Spatial object tracking data:
____________

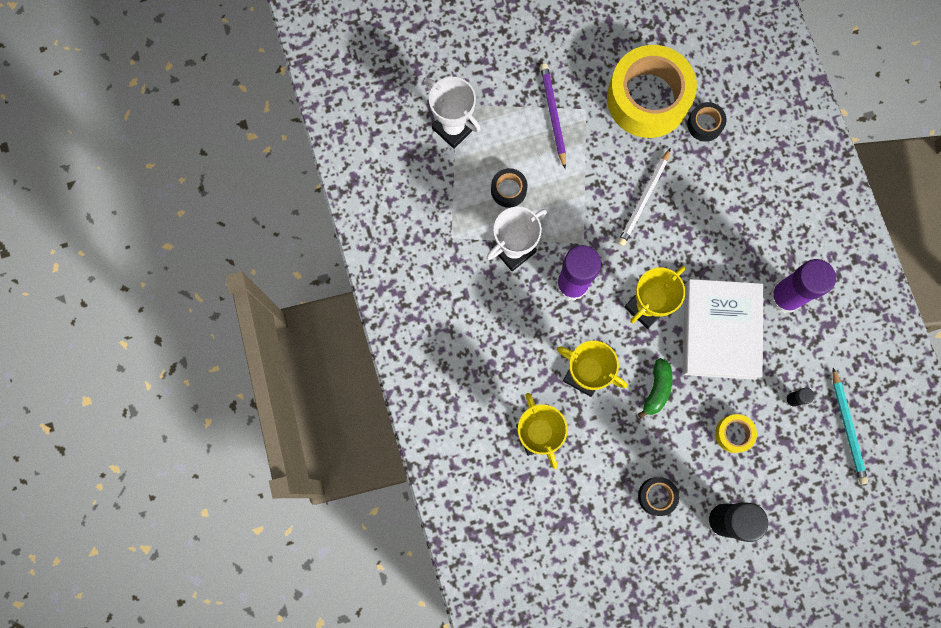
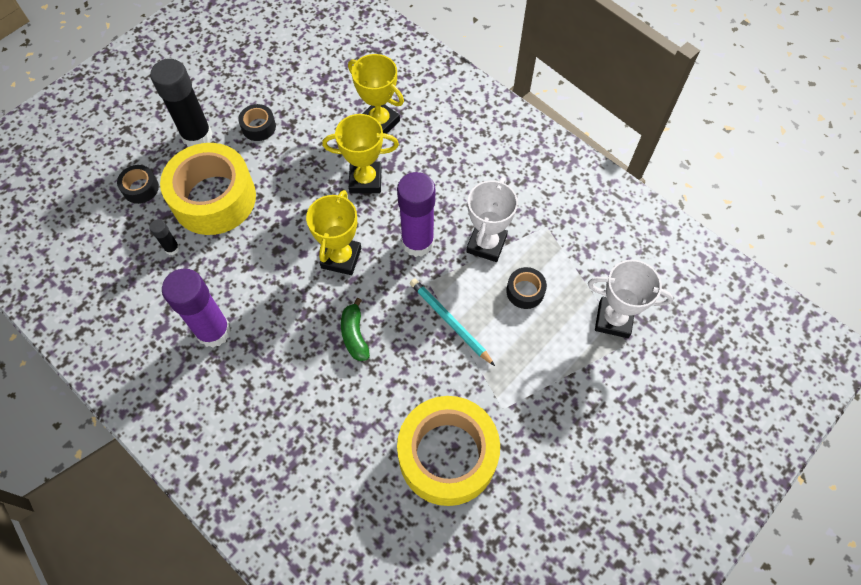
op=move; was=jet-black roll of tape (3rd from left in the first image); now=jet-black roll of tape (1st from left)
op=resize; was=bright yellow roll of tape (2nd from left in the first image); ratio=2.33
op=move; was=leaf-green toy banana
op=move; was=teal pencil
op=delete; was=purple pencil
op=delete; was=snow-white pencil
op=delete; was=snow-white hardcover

____________

# What you need to do
Isolate the lines above that contain the word "white" and copy them.

# Exercise result
op=delete; was=snow-white pencil
op=delete; was=snow-white hardcover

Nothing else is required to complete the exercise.